● Information supplied:
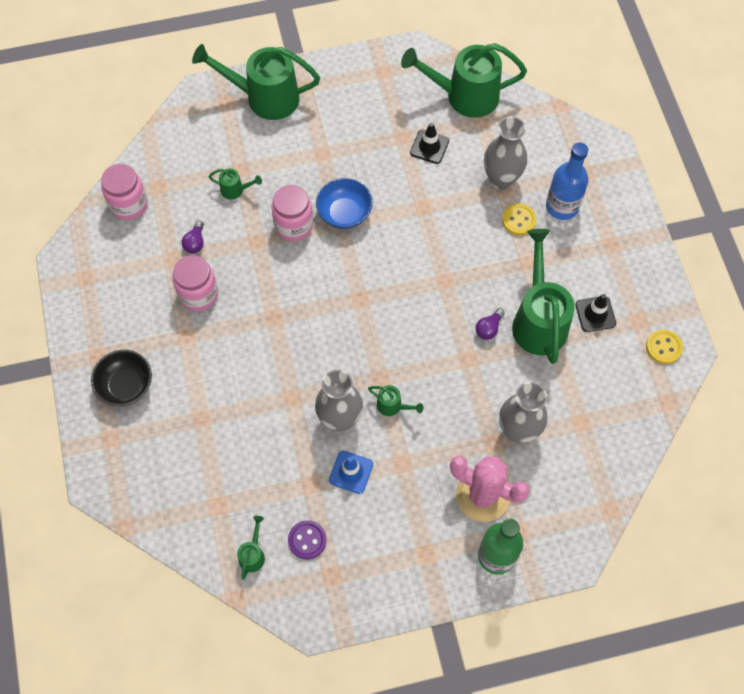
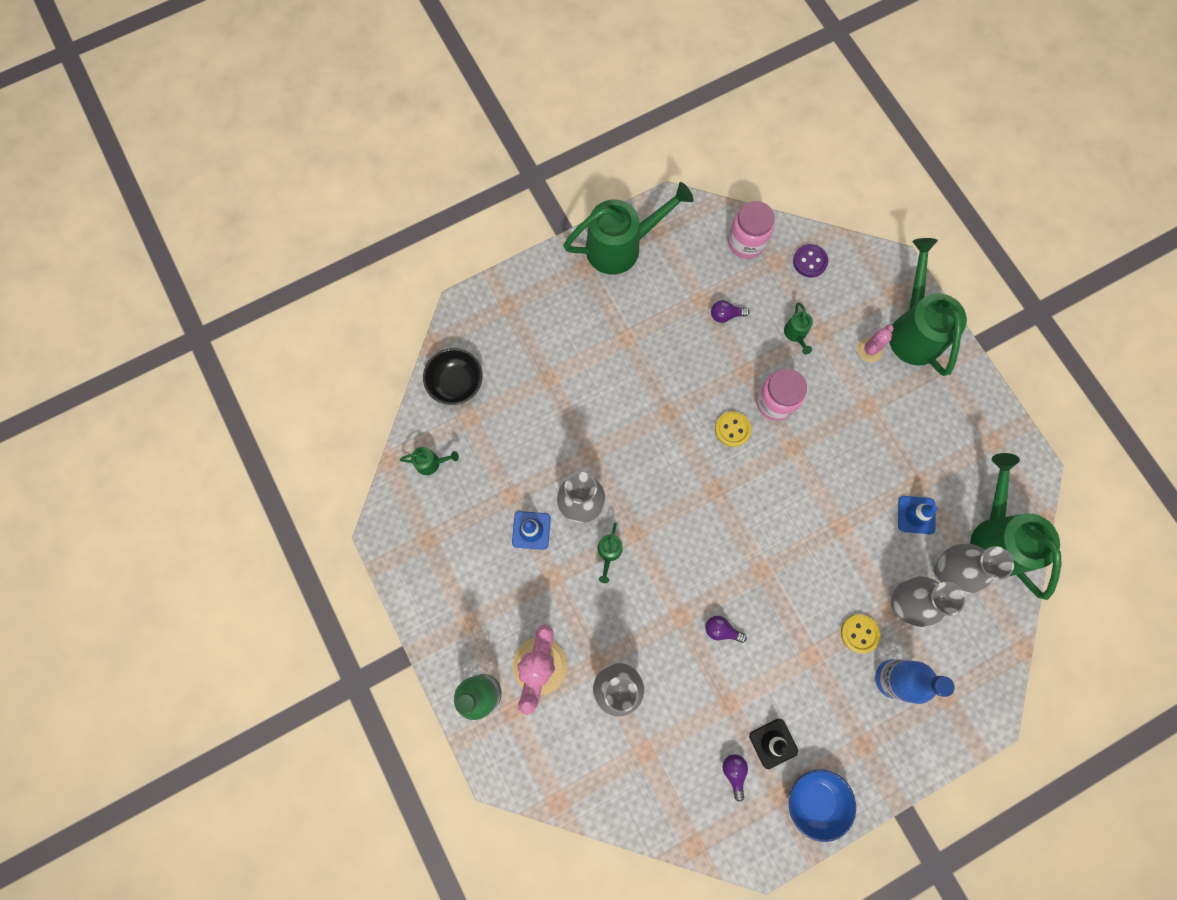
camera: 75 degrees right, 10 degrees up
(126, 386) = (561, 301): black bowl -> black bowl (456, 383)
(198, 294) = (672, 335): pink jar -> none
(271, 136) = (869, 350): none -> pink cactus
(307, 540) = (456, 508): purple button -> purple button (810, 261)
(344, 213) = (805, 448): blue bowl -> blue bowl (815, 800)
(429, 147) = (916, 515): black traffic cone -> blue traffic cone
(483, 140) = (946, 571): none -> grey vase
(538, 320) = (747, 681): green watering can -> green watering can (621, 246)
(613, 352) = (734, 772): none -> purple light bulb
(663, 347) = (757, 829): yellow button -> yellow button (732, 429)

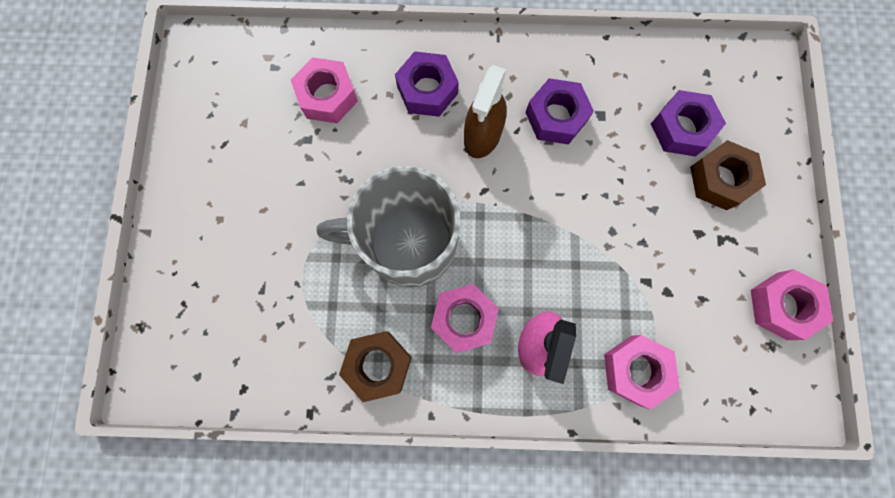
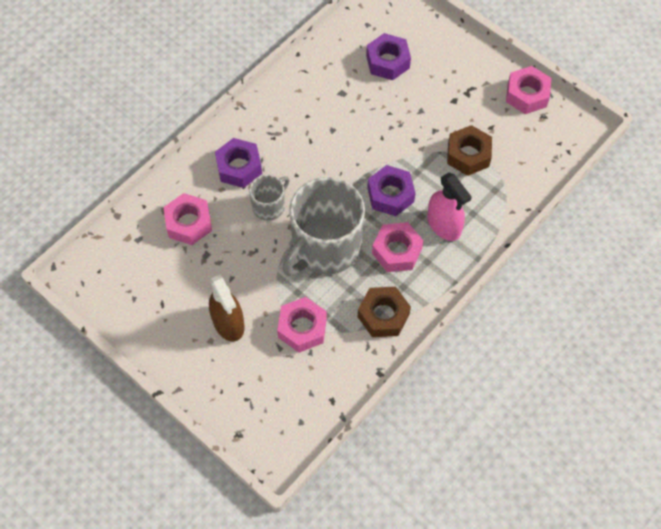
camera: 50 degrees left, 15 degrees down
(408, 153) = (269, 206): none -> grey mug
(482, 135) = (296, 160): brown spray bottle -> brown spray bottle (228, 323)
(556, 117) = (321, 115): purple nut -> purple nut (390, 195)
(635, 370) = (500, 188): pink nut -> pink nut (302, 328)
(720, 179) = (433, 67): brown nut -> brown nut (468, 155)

● Exercise details: Exactly restate the lines from the beginning of the data through the line with "(483, 140) = (946, 571): none -> grey vase", and no others, keeping pictures out.

● Task response:
camera: 75 degrees right, 10 degrees up
(126, 386) = (561, 301): black bowl -> black bowl (456, 383)
(198, 294) = (672, 335): pink jar -> none
(271, 136) = (869, 350): none -> pink cactus
(307, 540) = (456, 508): purple button -> purple button (810, 261)
(344, 213) = (805, 448): blue bowl -> blue bowl (815, 800)
(429, 147) = (916, 515): black traffic cone -> blue traffic cone
(483, 140) = (946, 571): none -> grey vase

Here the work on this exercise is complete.